Rewrite the entries below, starting with the first one and going on through the line with "Part (114, 120)", replacing "screenshot" with "image" and leaving everything else unchanged.

[BEGIN Extracted information]

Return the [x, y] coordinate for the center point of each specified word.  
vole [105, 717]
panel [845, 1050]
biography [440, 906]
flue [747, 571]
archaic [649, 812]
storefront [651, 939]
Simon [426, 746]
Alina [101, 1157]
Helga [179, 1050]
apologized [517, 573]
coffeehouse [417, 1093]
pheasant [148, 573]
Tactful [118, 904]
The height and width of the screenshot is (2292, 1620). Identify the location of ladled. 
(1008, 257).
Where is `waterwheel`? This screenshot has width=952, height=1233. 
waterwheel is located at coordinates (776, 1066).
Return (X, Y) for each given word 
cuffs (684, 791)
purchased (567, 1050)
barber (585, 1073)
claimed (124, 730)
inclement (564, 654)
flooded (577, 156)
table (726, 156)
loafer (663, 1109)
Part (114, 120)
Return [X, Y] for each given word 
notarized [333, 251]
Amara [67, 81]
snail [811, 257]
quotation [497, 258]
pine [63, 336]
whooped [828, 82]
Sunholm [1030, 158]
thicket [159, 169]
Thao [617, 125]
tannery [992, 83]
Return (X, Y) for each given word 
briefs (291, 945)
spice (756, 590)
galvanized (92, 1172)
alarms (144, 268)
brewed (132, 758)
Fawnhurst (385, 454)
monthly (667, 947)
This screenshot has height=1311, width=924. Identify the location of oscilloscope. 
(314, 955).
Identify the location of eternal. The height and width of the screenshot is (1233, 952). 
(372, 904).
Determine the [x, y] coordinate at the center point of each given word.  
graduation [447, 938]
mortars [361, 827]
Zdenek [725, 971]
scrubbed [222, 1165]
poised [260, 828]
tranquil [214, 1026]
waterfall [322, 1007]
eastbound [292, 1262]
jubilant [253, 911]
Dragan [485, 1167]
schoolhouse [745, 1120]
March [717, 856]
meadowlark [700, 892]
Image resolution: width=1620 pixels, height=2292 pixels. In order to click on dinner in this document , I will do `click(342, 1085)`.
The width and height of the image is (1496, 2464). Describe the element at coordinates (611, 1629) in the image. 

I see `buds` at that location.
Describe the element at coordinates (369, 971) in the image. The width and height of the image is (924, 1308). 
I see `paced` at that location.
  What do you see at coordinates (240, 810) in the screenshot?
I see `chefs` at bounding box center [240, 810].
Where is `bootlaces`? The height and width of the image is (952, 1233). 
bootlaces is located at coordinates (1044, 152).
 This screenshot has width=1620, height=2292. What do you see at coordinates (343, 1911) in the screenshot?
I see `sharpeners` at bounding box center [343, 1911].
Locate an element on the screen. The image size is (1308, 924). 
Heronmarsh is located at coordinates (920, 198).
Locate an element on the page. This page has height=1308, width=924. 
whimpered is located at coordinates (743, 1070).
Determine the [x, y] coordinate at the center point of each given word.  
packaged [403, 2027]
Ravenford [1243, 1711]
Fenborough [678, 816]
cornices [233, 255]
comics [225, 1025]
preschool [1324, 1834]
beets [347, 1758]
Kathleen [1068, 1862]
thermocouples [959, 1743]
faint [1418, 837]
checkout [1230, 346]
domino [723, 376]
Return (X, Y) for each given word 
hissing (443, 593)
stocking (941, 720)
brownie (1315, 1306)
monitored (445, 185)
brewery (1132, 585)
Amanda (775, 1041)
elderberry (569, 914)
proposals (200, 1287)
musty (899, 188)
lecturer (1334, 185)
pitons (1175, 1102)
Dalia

[END Extracted information]

**Task solution:**
Return the [x, y] coordinate for the center point of each specified word.  
vole [105, 717]
panel [845, 1050]
biography [440, 906]
flue [747, 571]
archaic [649, 812]
storefront [651, 939]
Simon [426, 746]
Alina [101, 1157]
Helga [179, 1050]
apologized [517, 573]
coffeehouse [417, 1093]
pheasant [148, 573]
Tactful [118, 904]
The height and width of the image is (2292, 1620). Identify the location of ladled. 
(1008, 257).
Where is `waterwheel`? This image has width=952, height=1233. 
waterwheel is located at coordinates (776, 1066).
Return (X, Y) for each given word 
cuffs (684, 791)
purchased (567, 1050)
barber (585, 1073)
claimed (124, 730)
inclement (564, 654)
flooded (577, 156)
table (726, 156)
loafer (663, 1109)
Part (114, 120)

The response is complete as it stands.